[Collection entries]
• • • •

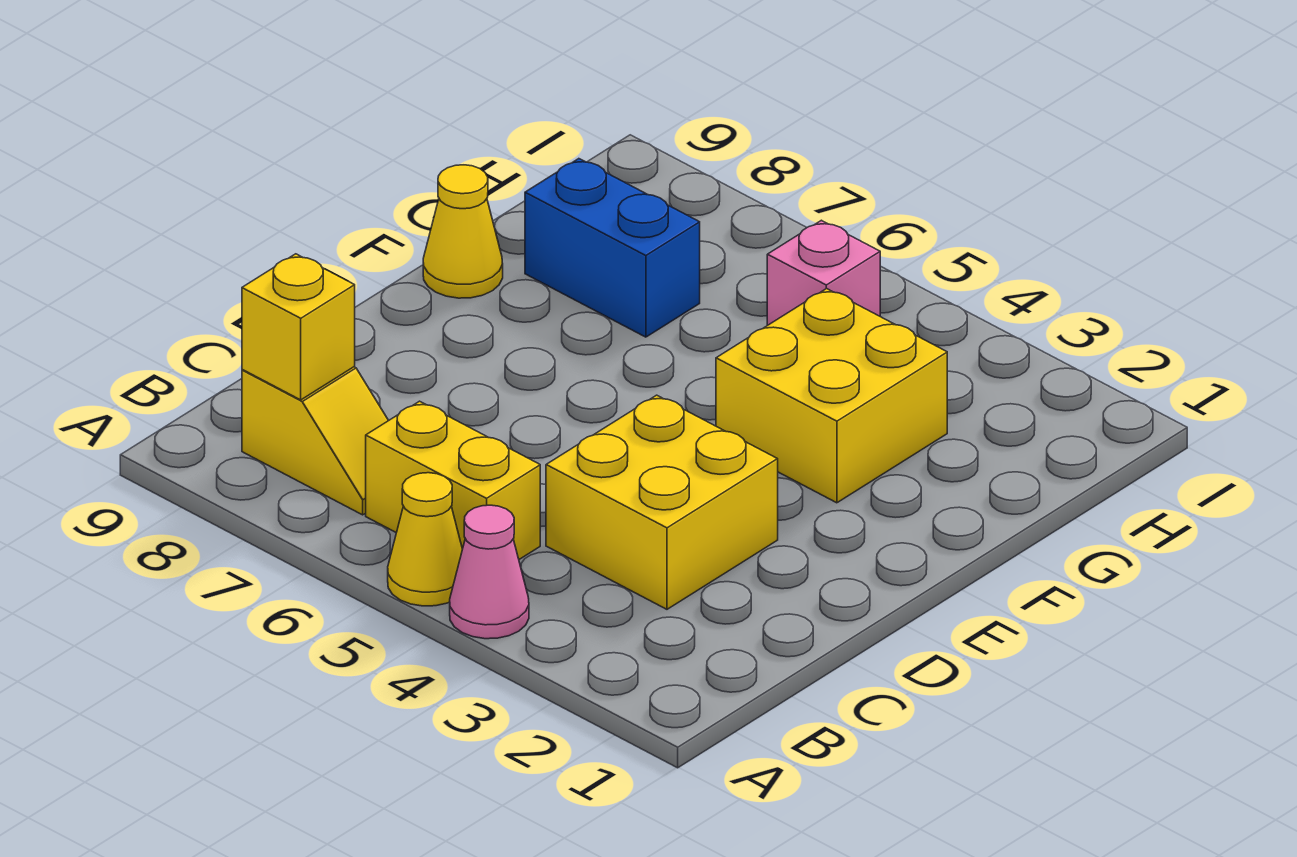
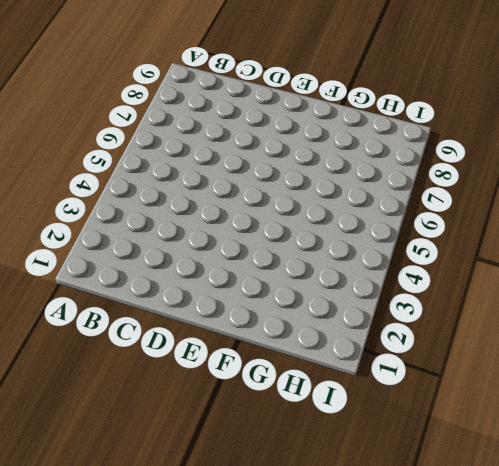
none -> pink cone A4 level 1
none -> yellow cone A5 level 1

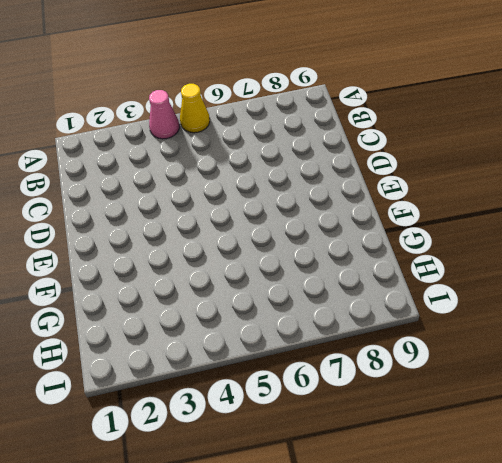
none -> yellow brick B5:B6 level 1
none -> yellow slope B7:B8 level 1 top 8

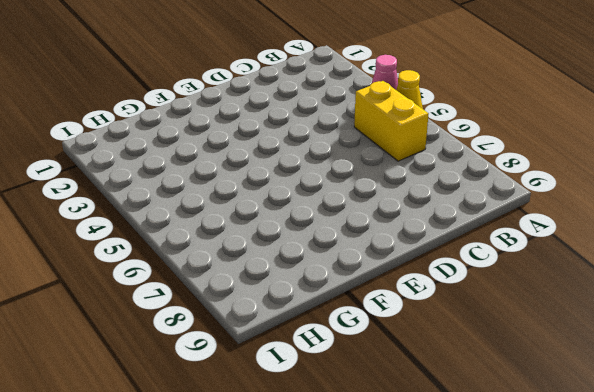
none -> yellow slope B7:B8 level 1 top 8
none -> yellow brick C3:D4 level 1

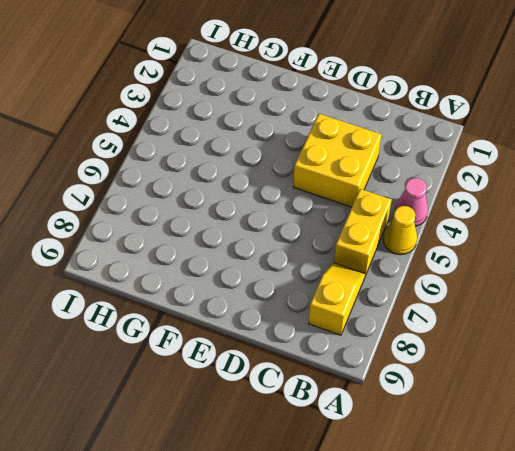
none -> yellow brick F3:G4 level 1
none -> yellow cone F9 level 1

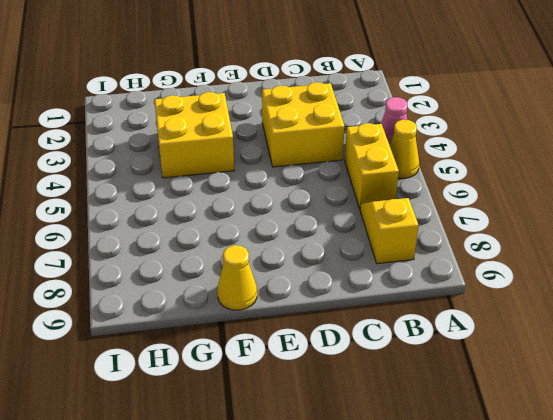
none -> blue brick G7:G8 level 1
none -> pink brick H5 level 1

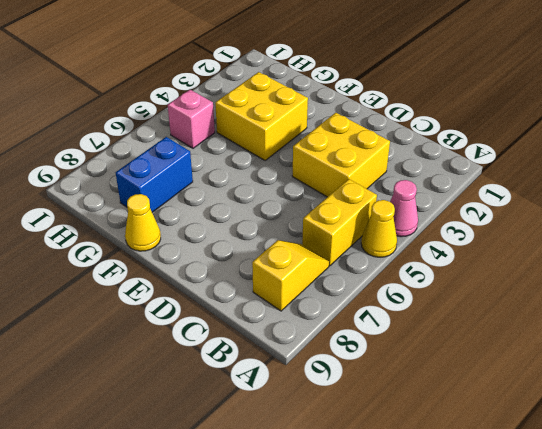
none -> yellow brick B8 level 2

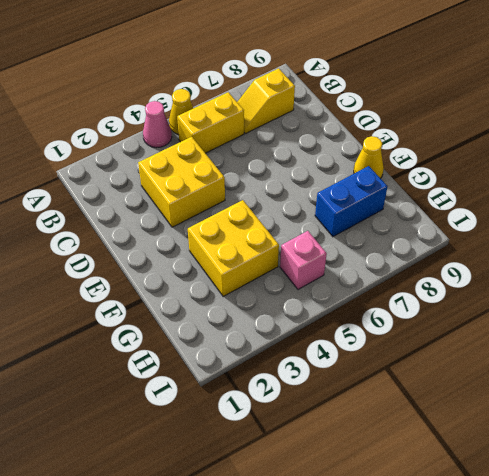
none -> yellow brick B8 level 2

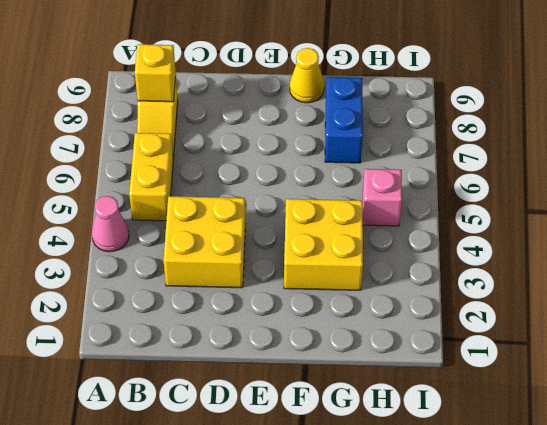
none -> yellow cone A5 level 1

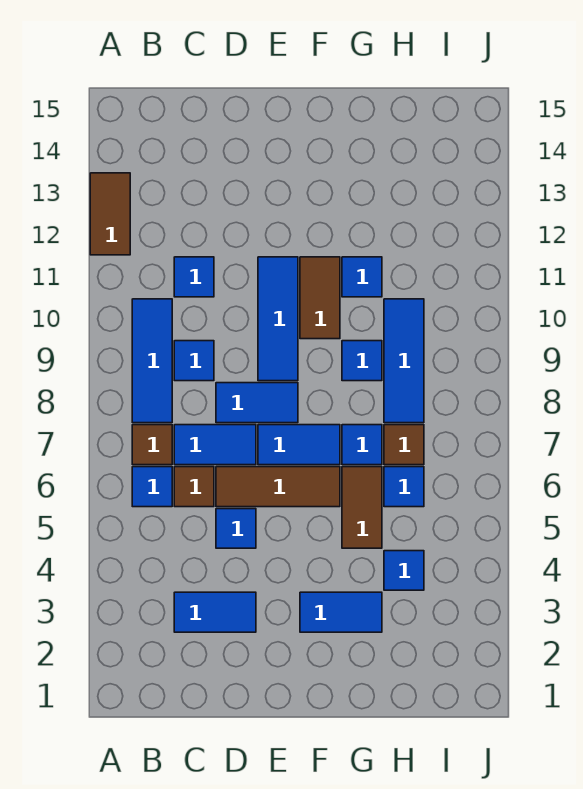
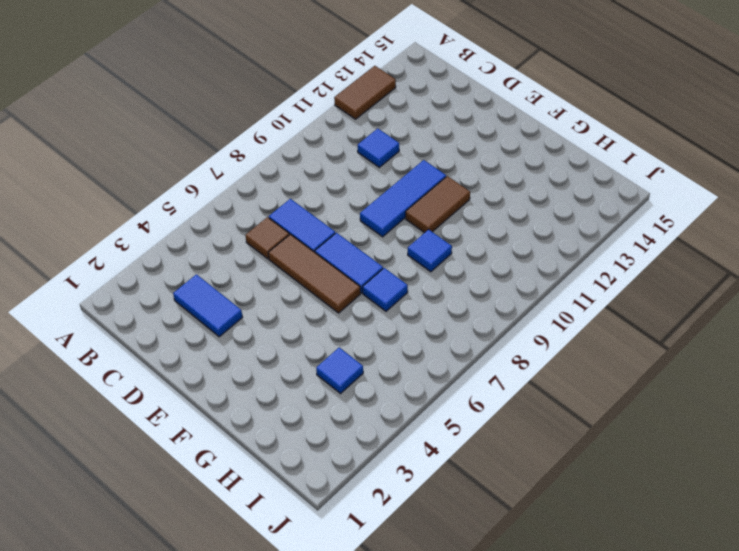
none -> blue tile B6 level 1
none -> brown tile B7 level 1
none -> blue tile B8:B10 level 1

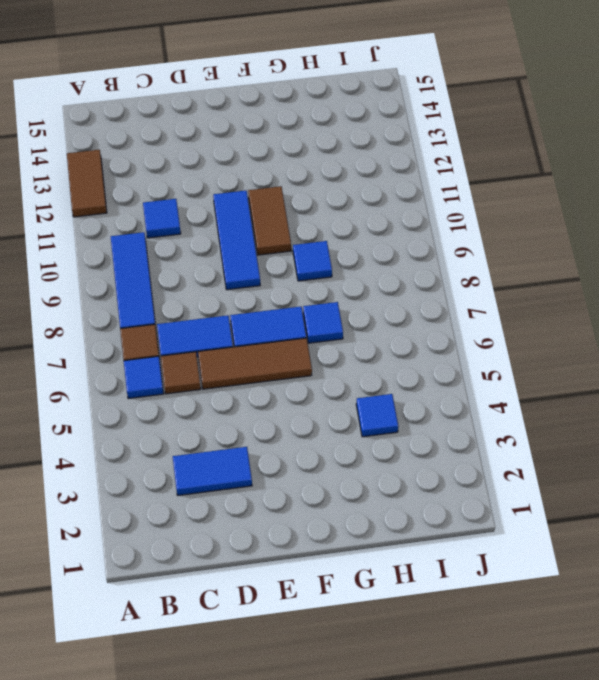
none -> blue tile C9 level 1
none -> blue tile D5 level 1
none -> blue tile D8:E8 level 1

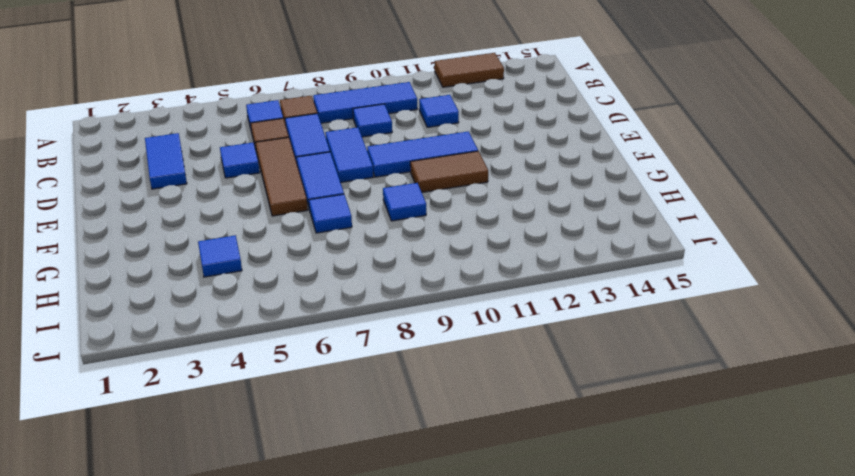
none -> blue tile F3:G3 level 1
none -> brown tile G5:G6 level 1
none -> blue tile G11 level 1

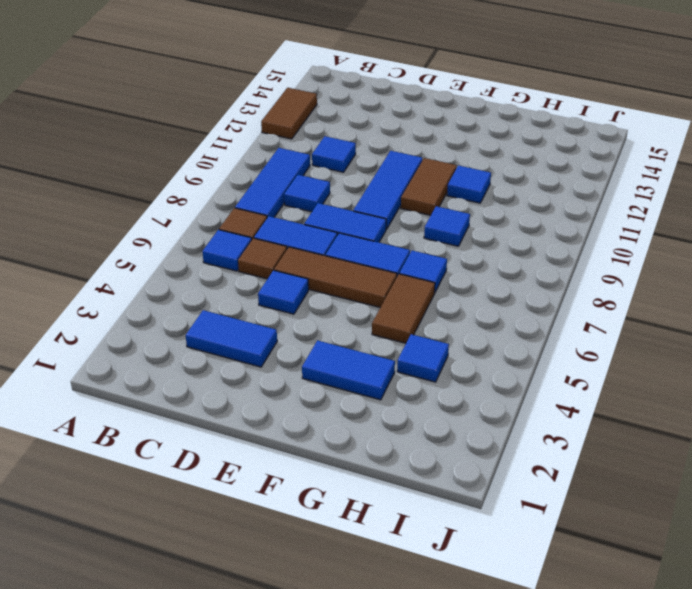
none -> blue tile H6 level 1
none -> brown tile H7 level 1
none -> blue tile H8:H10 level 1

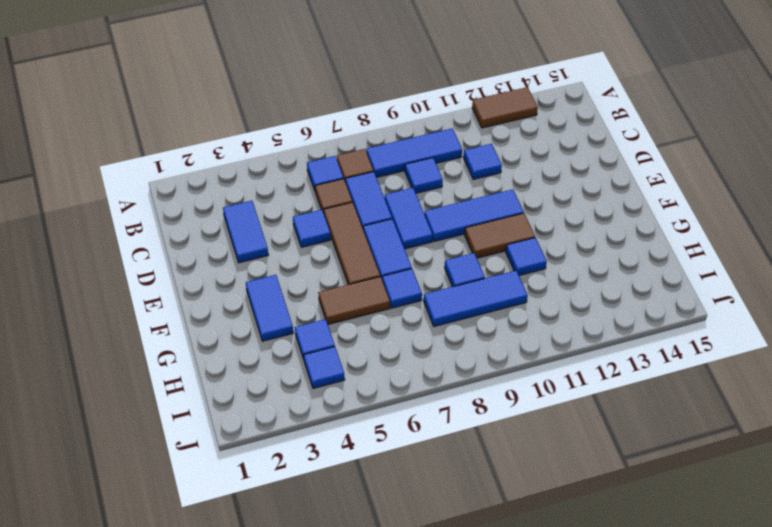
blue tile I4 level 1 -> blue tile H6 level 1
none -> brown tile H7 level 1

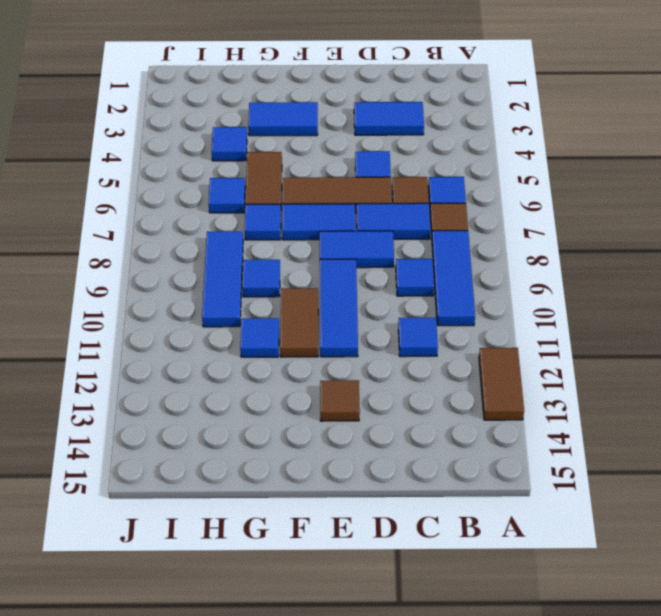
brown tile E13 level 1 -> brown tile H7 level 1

• • • •

Please restate word for word the lines above, starting with the line that holds "none -> blue tile C9 level 1" and ending with the final line of the records, while leaving out pictures.

none -> blue tile C9 level 1
none -> blue tile D5 level 1
none -> blue tile D8:E8 level 1

none -> blue tile F3:G3 level 1
none -> brown tile G5:G6 level 1
none -> blue tile G11 level 1

none -> blue tile H6 level 1
none -> brown tile H7 level 1
none -> blue tile H8:H10 level 1

blue tile I4 level 1 -> blue tile H6 level 1
none -> brown tile H7 level 1

brown tile E13 level 1 -> brown tile H7 level 1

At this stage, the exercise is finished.